##### Data to use #####

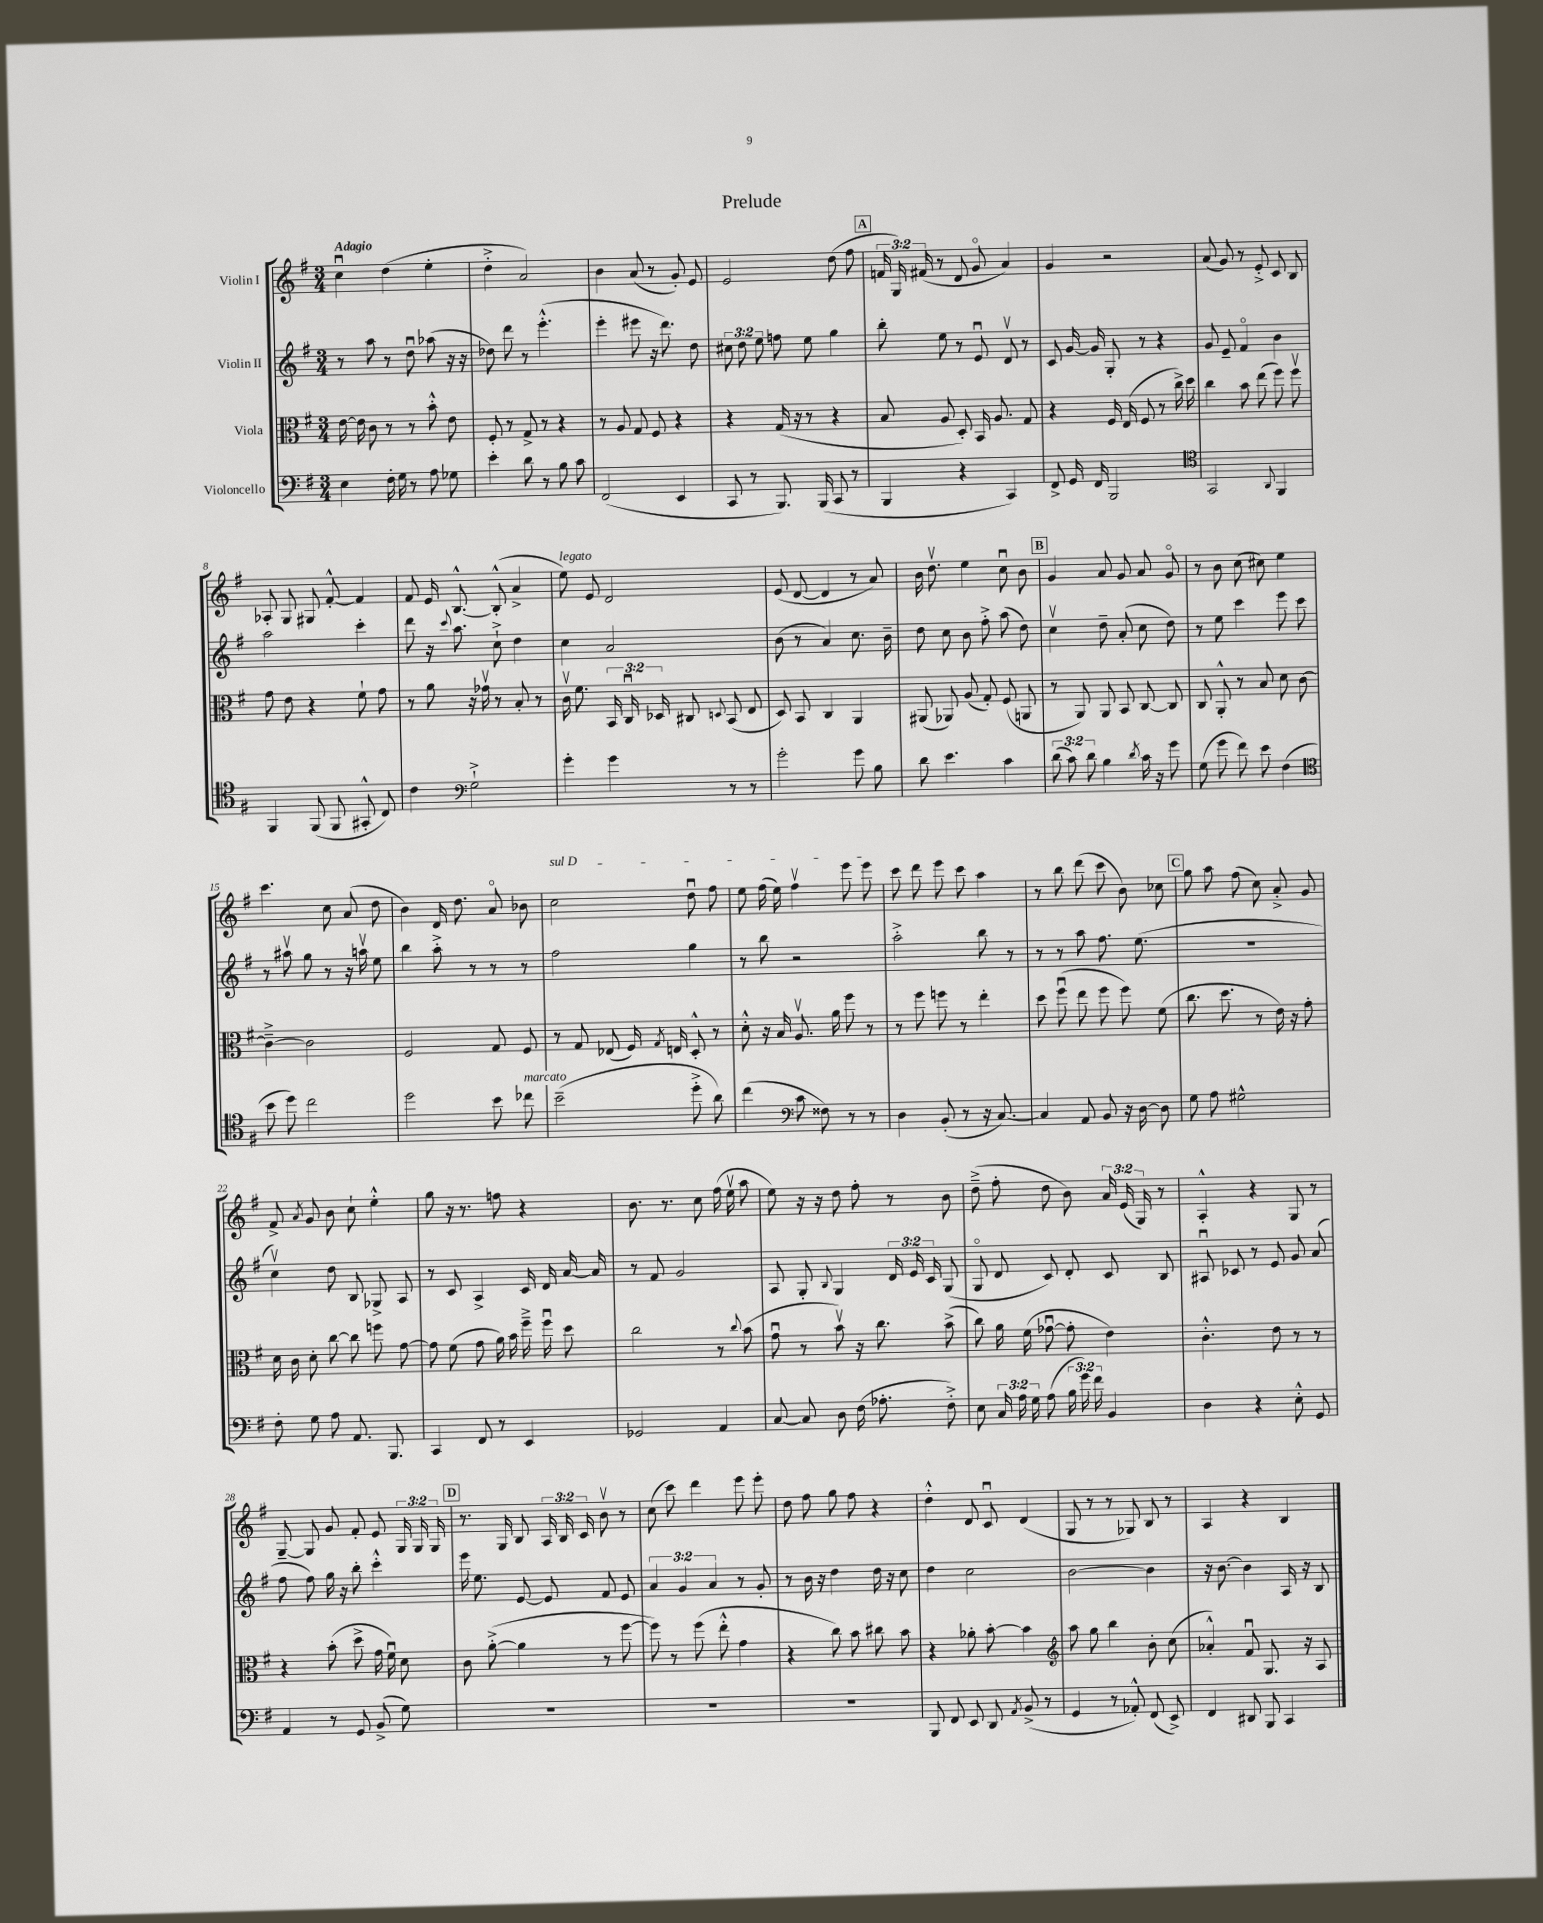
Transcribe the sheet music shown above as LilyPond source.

\header { title = "Prelude" }
<<
\new StaffGroup <<
\new Staff = "s0" \with { instrumentName = "Violin I" } {
    \clef treble \key g \major \numericTimeSignature \time 3/4 \override Staff.TupletNumber.text = #tuplet-number::calc-fraction-text \tempo "Adagio"
    \autoBeamOff c''4\downbow d''4( e''4-. |
    d''4-.-> a'2) |
    b'4 a'8( r8 g'8-.) e'8 |
    e'2 d''8( fis''8 |
    \mark \markup { \box "A" } \tuplet 3/2 { f'16 g16) fis'16( } r8 d'8 g'8\flageolet a'4) |
    g'4 r2 |
    a'8( g'8) r8 e'8-.-> c'8 b8 |
    aes8-. g8 gis8 fis'8~-.-^ fis'4 |
    fis'8 e'16 b8.~-^ b8-.-^( a'4-> |
    e''8^\markup { \italic "legato" }) e'8 d'2 |
    e'8( d'8~ d'4 r8 a'8) |
    b'16 d''8.\upbow e''4 c''8\downbow b'8 |
    \mark \markup { \box "B" } g'4 a'8 g'8 a'8 g'8\flageolet |
    r8 b'8 c''8( cis''8) e''4 |
    c'''4. c''8 a'8( d''8 |
    b'4) d'16 d''8. a'8\flageolet bes'8 |
    \once \override TextSpanner.bound-details.left.text = \markup { \italic "sul D" } c''2\startTextSpan d''8\downbow fis''8 |
    e''8 fis''16( e''16) fis''4\upbow e'''8 e'''8\stopTextSpan |
    c'''8 d'''8 e'''8 c'''8 a''4 |
    r8 b''8 d'''8( c'''8 b'8) ces''8 |
    \mark \markup { \box "C" } g''8 a''8 fis''8( c''8) a'8-.-> g'8 |
    fis'8-> \acciaccatura { a'8 } g'8 b'8 c''8-! e''4-.-^ |
    g''8 r16 r8. f''8 r4 |
    b'8. r8. c''8 fis''16( e''16\upbow a''8 |
    e''8) r16 r16 d''8 fis''8-. r8 b'8 |
    d''8--->( fis''8-. d''8 b'8) \tuplet 3/2 { a'16 e'16( g16) } r8 |
    a4-.-^ r4 g8 r8 |
    g8~-- g8 g'8 fis'8-. e'8 \tuplet 3/2 { g16 g16 g16 } |
    \mark \markup { \box "D" } r8. g16 b8 \tuplet 3/2 { a16 b16 c'16 } b'8\upbow r8 |
    c''8( c'''8) d'''4 e'''8 e'''8-. |
    d''8 fis''8 g''8 fis''8 r4 |
    d''4-.-^ d'8 c'8\downbow d'4( |
    g8 r8 r8 ges8) b8 r8 |
    a4 r4 b4 \bar "|." |
}
\new Staff = "s1" \with { instrumentName = "Violin II" } {
    \clef treble \key g \major \numericTimeSignature \time 3/4 \override Staff.TupletNumber.text = #tuplet-number::calc-fraction-text
    \autoBeamOff r8 a''8 r8 d''8\downbow aes''8( r16 r16 |
    des''8) d'''8 r8 e'''4.-.-^( |
    e'''4-. eis'''8 r16 d'''8.) d''8 |
    \tuplet 3/2 { cis''8 d''8 e''8 } f''8 e''8 g''4 |
    \mark \markup { \box "A" } b''8-. e''8 r8 e'8\downbow d'8\upbow r8 |
    c'8 g'16~ g'16 g8-. r8 r4 |
    g'8 e'8-- fis'4\flageolet b'4 |
    a''2 c'''4-. |
    d'''8 r16 \appoggiatura { c'''8 } a''8. c''8-!-> d''4 |
    c''4 a'2 |
    b'8( r8 a'4) c''8. b'16-- |
    d''8 c''8 b'8 fis''8-.-> a''8( d''8) |
    \mark \markup { \box "B" } c''4\upbow d''8-- a'8-.( c''8 d''8) |
    r8 e''8 c'''4 e'''8 c'''8 |
    r8 ais''8\upbow g''8 r8 r16 a''16\upbow e''8 |
    b''4 a''8-.-> r8 r8 r8 |
    fis''2 g''4 |
    r8 b''8 r2 |
    a''2-.-> b''8 r8 |
    r8 r8 a''8 fis''8. e''8.( |
    \mark \markup { \box "C" } R2. |
    c''4\upbow) d''8 b8 ges8-> a8 |
    r8 c'8 a4-> c'16 d'16 a'16~ a'16 |
    r8 fis'8 g'2 |
    a8 g8-. \appoggiatura { b8 } g4 \tuplet 3/2 { d'16 e'16 c'16 } g8( |
    g8\flageolet d'8 c'8) d'8-. c'8 b8 |
    ais8\downbow ces'8 r8 e'8 g'8 a'8( |
    fis''8 fis''8) g''16 r16 b''8-. c'''4-.-^ |
    \mark \markup { \box "D" } e'''16 e''8. e'8~ e'8 fis'8 e'8 |
    \tuplet 3/2 { a'4 g'4 a'4 } r8 g'8-. |
    r8 b'16 r16 d''4 d''16 r16 c''8 |
    d''4 c''2 |
    b'2~ b'4 |
    r16 b'8.~ b'4 a16 r16 b8 \bar "|." |
}
\new Staff = "s2" \with { instrumentName = "Viola" } {
    \clef alto \key g \major \numericTimeSignature \time 3/4 \override Staff.TupletNumber.text = #tuplet-number::calc-fraction-text
    \autoBeamOff e'16~ e'16 c'8 r8 r8 b'8-.-^ e'8 |
    fis8-. r8 g8-> r8 r4 |
    r8 a8 g8 fis8 r4 |
    r4 g16( r16 r8 r4 |
    \mark \markup { \box "A" } b8 a8 d8-.) b,16 a8. g8 |
    r4 fis16 e16( fis8 r8 c''16->) d''16 |
    c''4 b'8 e''8( fis''8) fis''8\upbow |
    g'8 e'8 r4 fis'8-! g'8 |
    r8 a'8 r16 ges'16\upbow r8 b8-. r8 |
    c'16\upbow fis'8. \tuplet 3/2 { b,16 c16\downbow des16 } cis8 \appoggiatura { d8 } b,8( e8 |
    d8) b,8 c4 a,4 |
    ais,8( aes,8) a8( g8-.) fis8( a,8 |
    \mark \markup { \box "B" } r8 a,8) a,8 b,8 c8~ c8 |
    c8 a,8-.-^ r8 b8 d'8 c'8~ |
    c'4~---> c'2 |
    fis2 g8 fis8 |
    r8 g8 ees8( fis16) \acciaccatura { g8 } e16 d8-.-^ r8 |
    d'8-.-^ r16 b16 a8.\upbow a'16 fis''8 r8 |
    r8 fis''8 f''8 r8 e''4-. |
    d''8 fis''8\downbow( e''8 fis''8 fis''8) fis'8( |
    \mark \markup { \box "C" } c''8. d''8. r8 e'16) r16 g'8-. |
    d'16 c'16 d'8-. c''8~ c''8 f''8 g'8~ |
    g'8 fis'8( g'8 a'16) b'16 fis''16---> fis''16\downbow d''8 |
    c''2 r8 \appoggiatura { c''8 } b'8( |
    g'8\downbow r8 b'8\upbow) r16 c''8. b'8->( |
    c''8) a'16 fis'16( ges'8~\downbow ges'8-. e'4) |
    c'4.-.-^ e'8 r8 r8 |
    r4 b'8-.( d''8-> g'16 fis'16\downbow) d'8 |
    \mark \markup { \box "D" } c'8 a'8~-.->( a'4 r8 fis''8~ |
    fis''8) r8 fis''8( e''8-.-^ g'4 |
    r4 c''8) b'8 cis''8 b'8 |
    r4 aes'8-. b'8~-. b'4 |
    \clef treble a''8 g''8 b''4 b'8-. c''8( |
    aes'4-.-^) fis'8\downbow g8. r16 a8 \bar "|." |
}
\new Staff = "s3" \with { instrumentName = "Violoncello" } {
    \clef bass \key g \major \numericTimeSignature \time 3/4 \override Staff.TupletNumber.text = #tuplet-number::calc-fraction-text
    \autoBeamOff e4 fis16-. g16 r8 a8 ges8 |
    e'4-. d'8 r8 b8 c'8 |
    fis,2( e,4 |
    c,8 r8 b,,8.) b,,16( c,8 r8 |
    \mark \markup { \box "A" } b,,4 r4 c,4) |
    fis,8-> g,16 fis,16 b,,2 |
    \clef tenor g,2 \appoggiatura { a,8 } fis,4 |
    fis,4 fis,8( fis,8 gis,8-.-^ c8) |
    c'4 \clef bass g2-!-> |
    g'4-. g'4 r8 r8 |
    g'2-. g'8 b8 |
    d'8 e'4. c'4 |
    \mark \markup { \box "B" } \tuplet 3/2 { d'8( c'8) d'8 } b4 \acciaccatura { d'8 } c'16 r16 g'8 |
    g8( g'8 fis'8) e'8 fis4( |
    \clef tenor b'8 d''8) c''2 |
    d''2 b'8 ces''8^\markup { \italic "marcato" } |
    b'2--( d''8-.-> a'8) |
    c''4( \clef bass c'8 fisis8) r8 r8 |
    d4 b,8-.( r8 r16 c8.~) |
    c4 a,8 b,8 r16 d16~ d8 |
    \mark \markup { \box "C" } g8 a8 gis2-^ |
    fis8-. g8 a8 a,8. b,,8. |
    c,4 fis,8 r8 e,4 |
    ges,2 a,4 |
    c8~ c8 d8 fis16( aes8.-. fis8-.->) |
    e8 \tuplet 3/2 { c16 a16 g16 } a8( \tuplet 3/2 { b16 g'16) fis'16 } b,4 |
    d4 r4 e8-.-^ g,8 |
    a,4 r8 g,8 b,8->( g8) |
    \mark \markup { \box "D" } R2. |
    R2. |
    R2. |
    b,,8 fis,8 e,8 d,8 \acciaccatura { a,8 } b,8->( r8 |
    g,4 r8 aes,8-.-^) fis,8( e,8->) |
    fis,4 dis,8 b,,8 c,4 \bar "|." |
}
>>
>>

#####

Pull out every line in the records above that contains the string "major".

    \clef treble \key g \major \numericTimeSignature \time 3/4 \override Staff.TupletNumber.text = #tuplet-number::calc-fraction-text \tempo "Adagio"
    \clef treble \key g \major \numericTimeSignature \time 3/4 \override Staff.TupletNumber.text = #tuplet-number::calc-fraction-text
    \clef alto \key g \major \numericTimeSignature \time 3/4 \override Staff.TupletNumber.text = #tuplet-number::calc-fraction-text
    \clef bass \key g \major \numericTimeSignature \time 3/4 \override Staff.TupletNumber.text = #tuplet-number::calc-fraction-text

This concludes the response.